>>>

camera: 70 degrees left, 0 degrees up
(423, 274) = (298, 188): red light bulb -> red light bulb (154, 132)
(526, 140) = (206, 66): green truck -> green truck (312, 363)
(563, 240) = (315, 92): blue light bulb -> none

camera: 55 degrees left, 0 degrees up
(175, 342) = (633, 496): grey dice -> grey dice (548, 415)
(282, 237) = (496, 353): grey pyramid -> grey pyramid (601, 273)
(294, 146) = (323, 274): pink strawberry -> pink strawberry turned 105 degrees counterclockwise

<<<
>>>

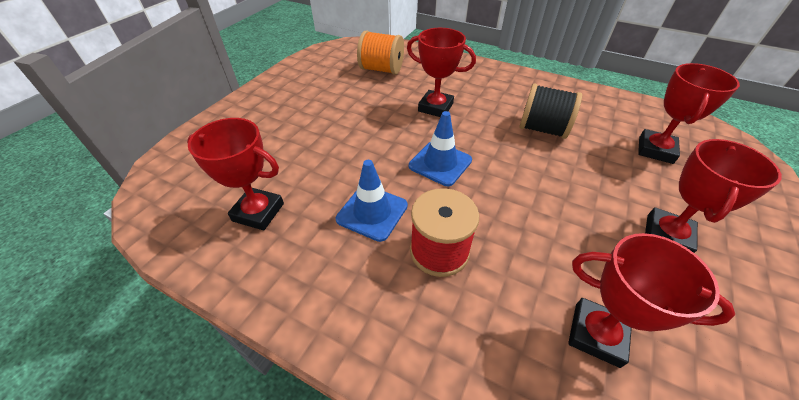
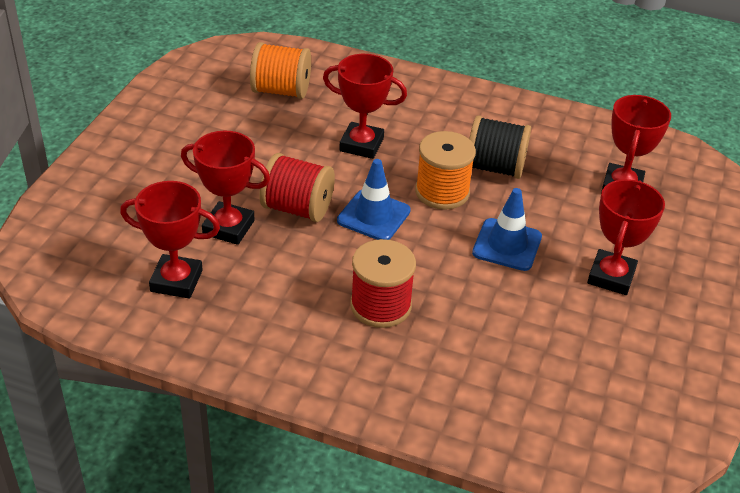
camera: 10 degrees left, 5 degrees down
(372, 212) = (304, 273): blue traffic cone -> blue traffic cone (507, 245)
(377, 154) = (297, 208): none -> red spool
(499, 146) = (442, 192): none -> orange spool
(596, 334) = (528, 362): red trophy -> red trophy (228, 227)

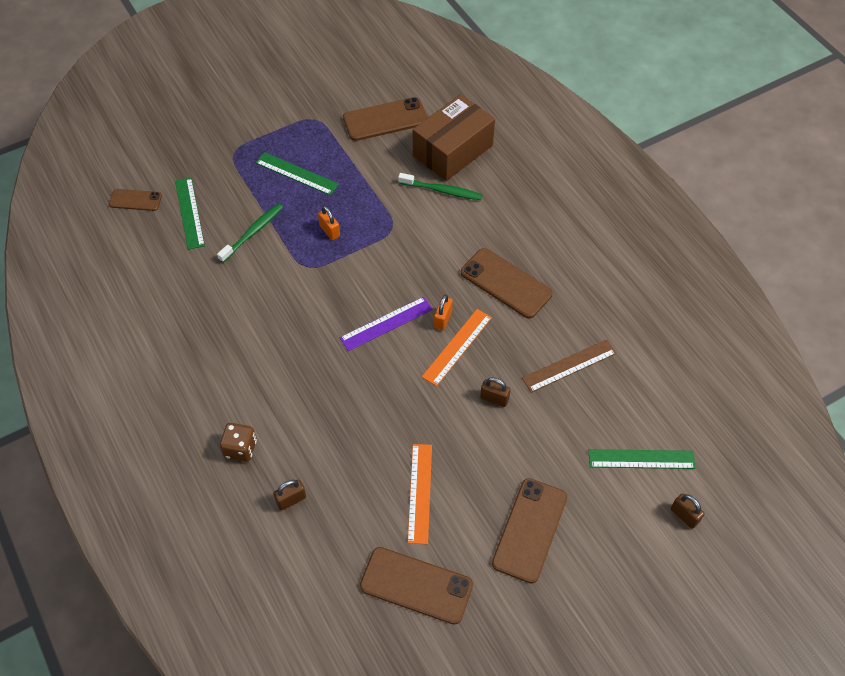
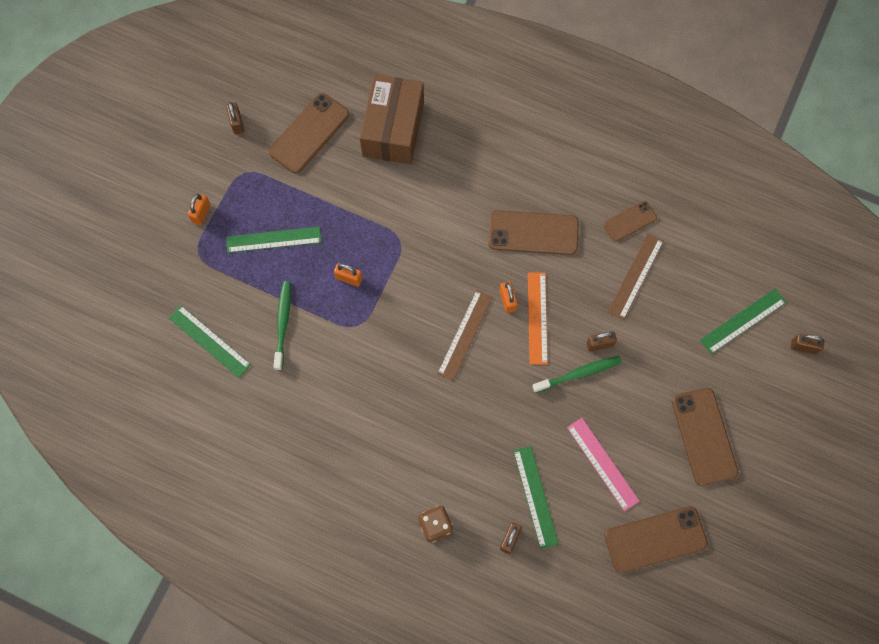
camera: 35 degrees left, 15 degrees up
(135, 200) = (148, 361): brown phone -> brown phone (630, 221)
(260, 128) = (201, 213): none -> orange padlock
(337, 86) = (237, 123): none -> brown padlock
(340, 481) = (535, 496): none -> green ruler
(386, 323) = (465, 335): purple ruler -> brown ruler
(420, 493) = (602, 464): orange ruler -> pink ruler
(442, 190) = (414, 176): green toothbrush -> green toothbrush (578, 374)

<<<

Pictures do not belong in the answer. Return the lines above starting at the one with "(499, 146) = (442, 192): none -> orange spool" and ending at the one with "(260, 128) = (201, 213): none", both kept, exactly.

SOLUTION FOR THIS EXERCISE:
(499, 146) = (442, 192): none -> orange spool
(596, 334) = (528, 362): red trophy -> red trophy (228, 227)

camera: 35 degrees left, 15 degrees up
(135, 200) = (148, 361): brown phone -> brown phone (630, 221)
(260, 128) = (201, 213): none -> orange padlock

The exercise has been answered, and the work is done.